#### ACTION ITEM:
In every line of the records, look for "none", then report how many lines have it and nothing else.

#### DATA IN THIS EXERCISE:
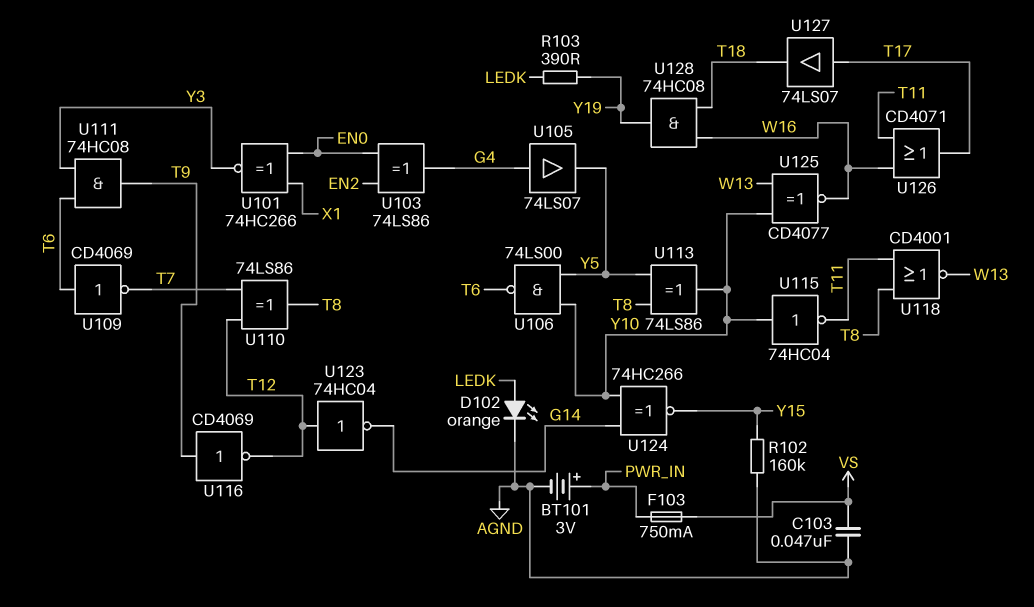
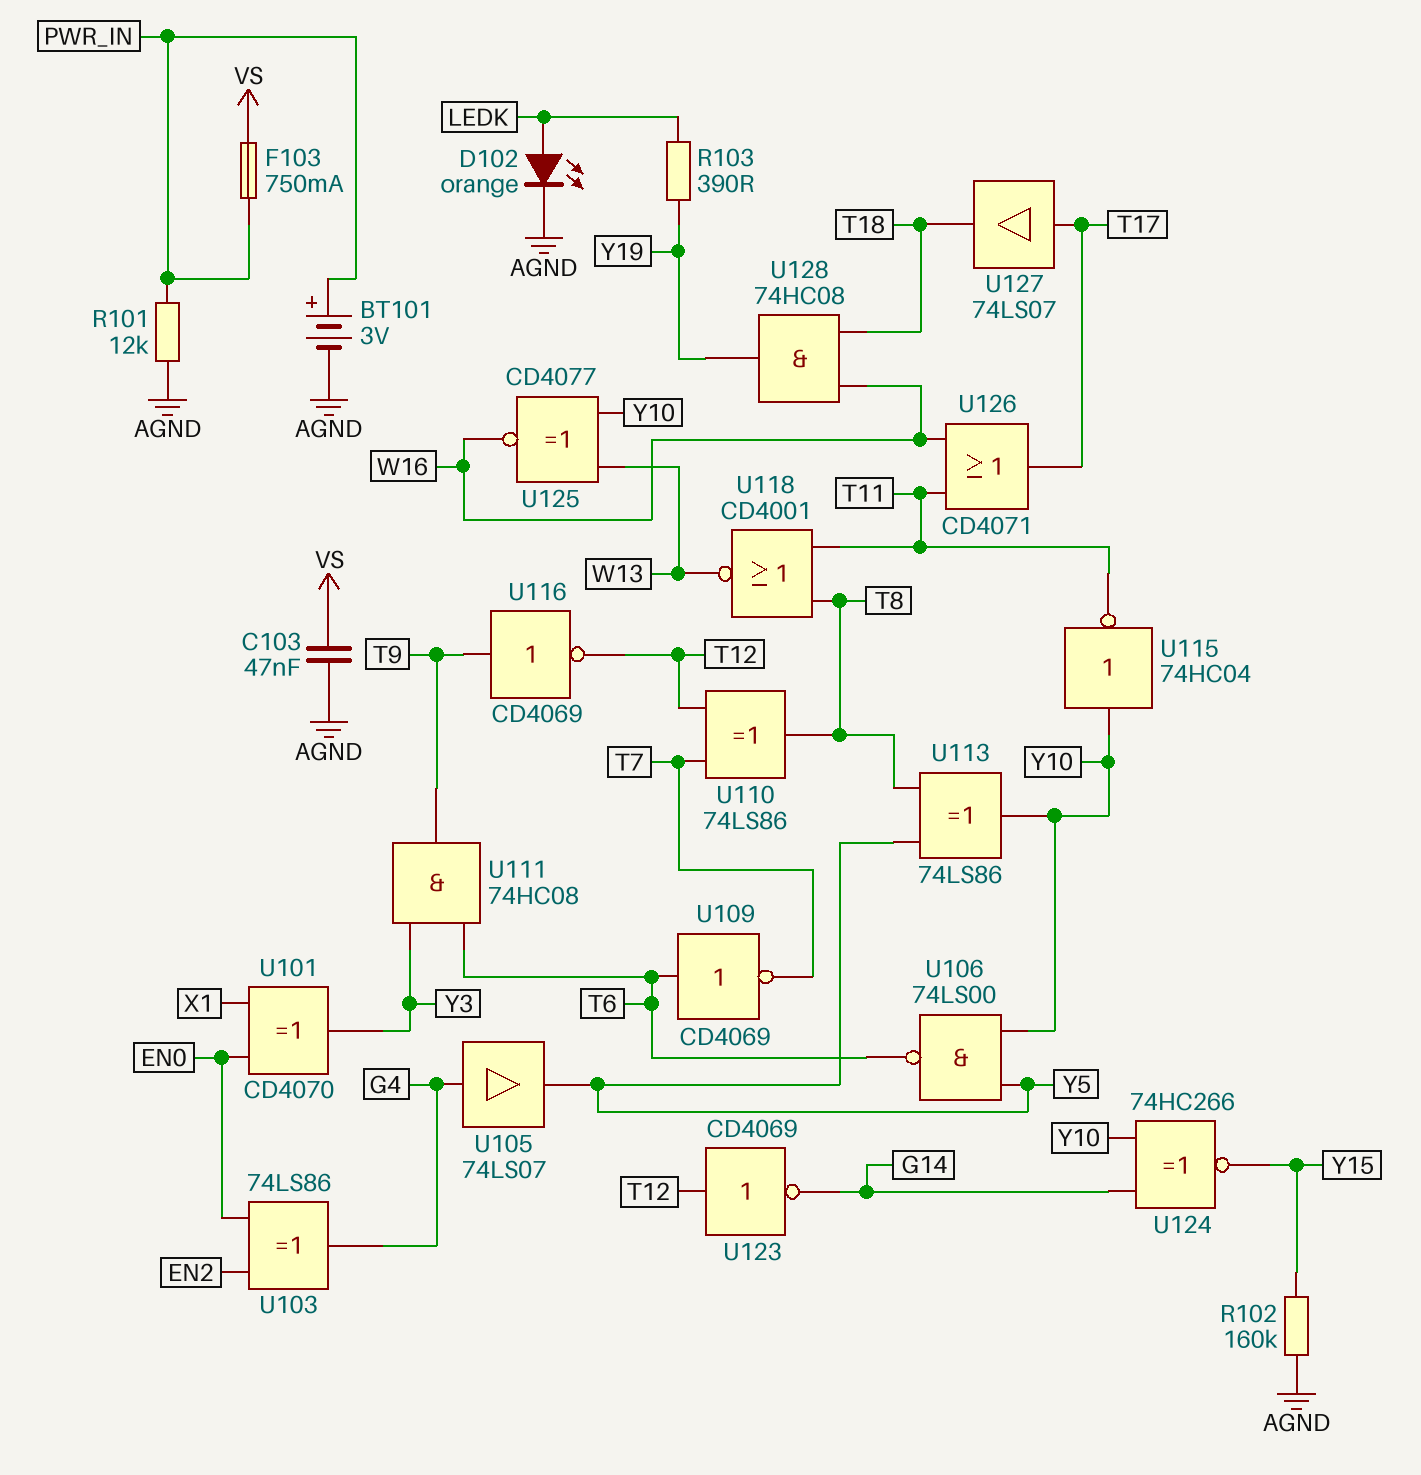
R101: none -> 12k (AGND, PWR_IN)
U101: XNOR 74HC266 (in EN0, in X1, out Y3) -> XOR CD4070 (in EN0, in X1, out Y3)
U123: NOT 74HC04 (in T12, out G14) -> NOT CD4069 (in T12, out G14)

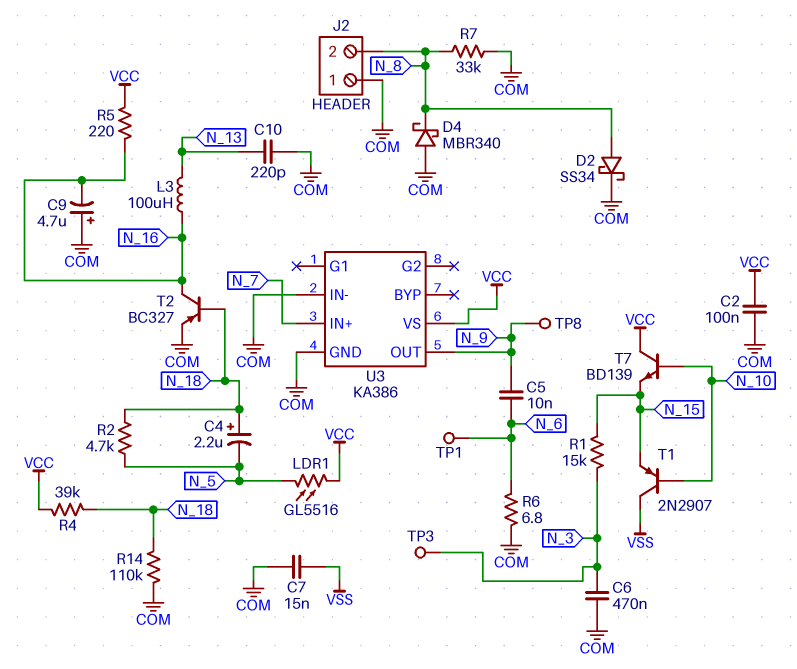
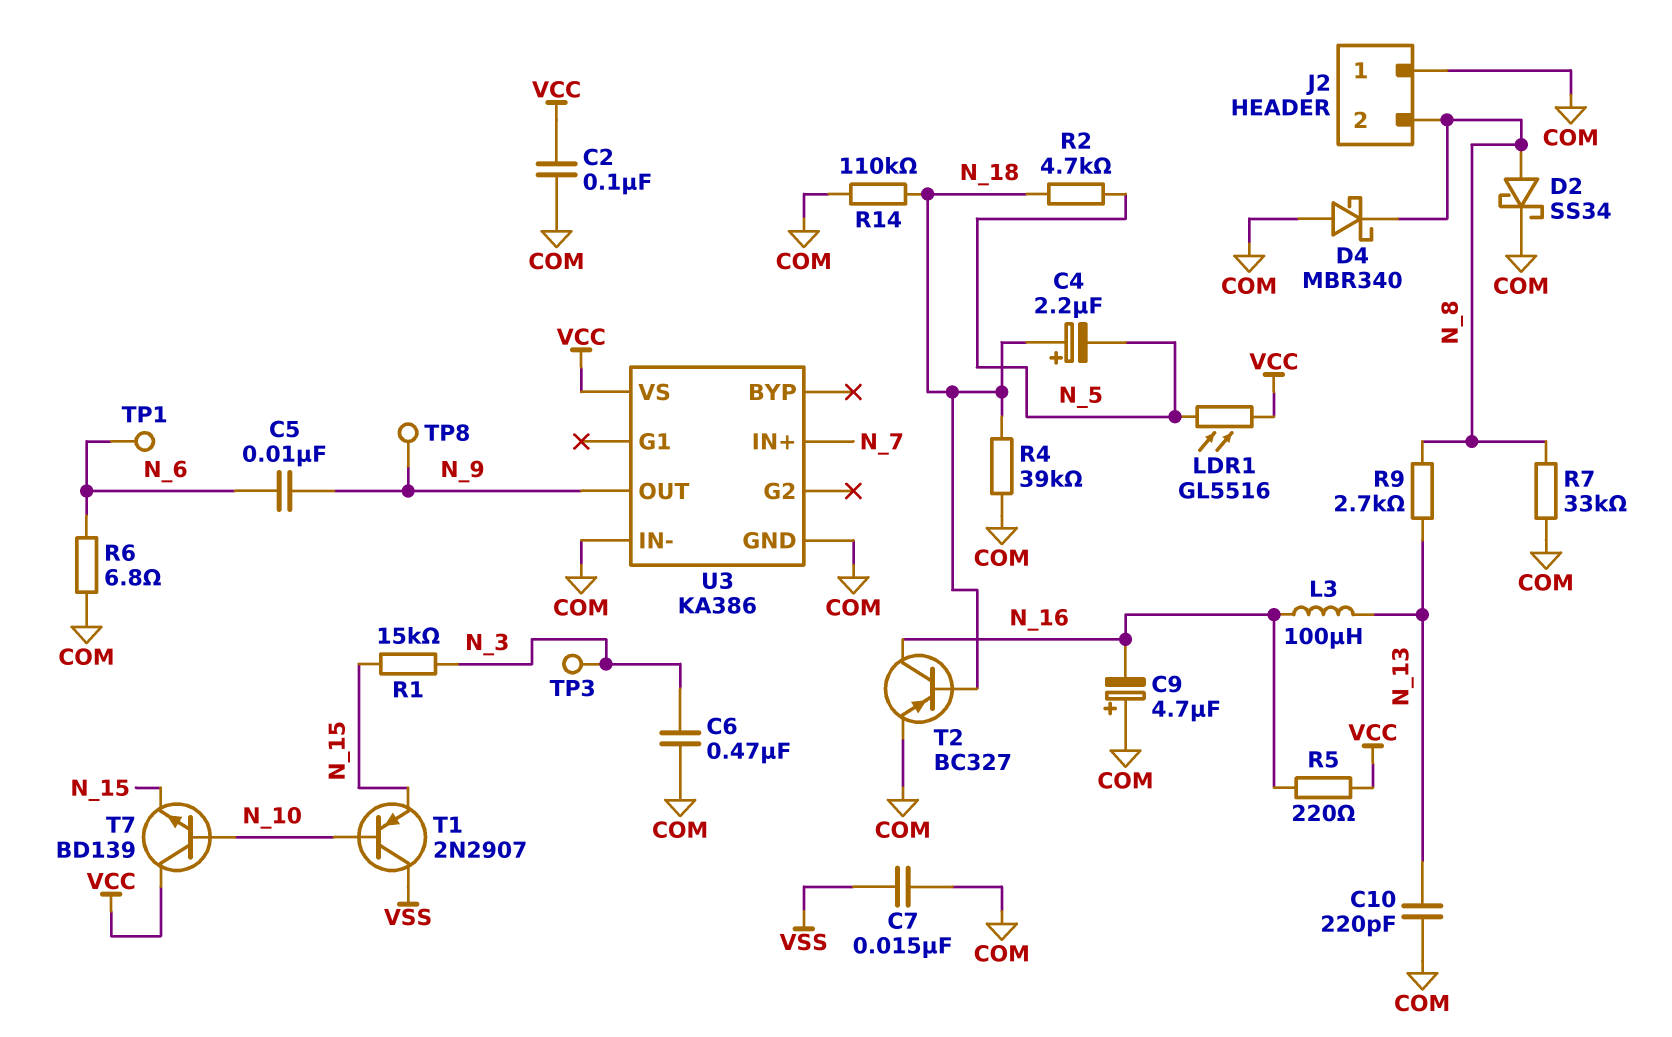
R4: 39k (N_18, VCC) -> 39k (COM, N_18)
R9: none -> 2.7k (N_8, N_13)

#### SOLUTION FOR THIS EXERCISE:
2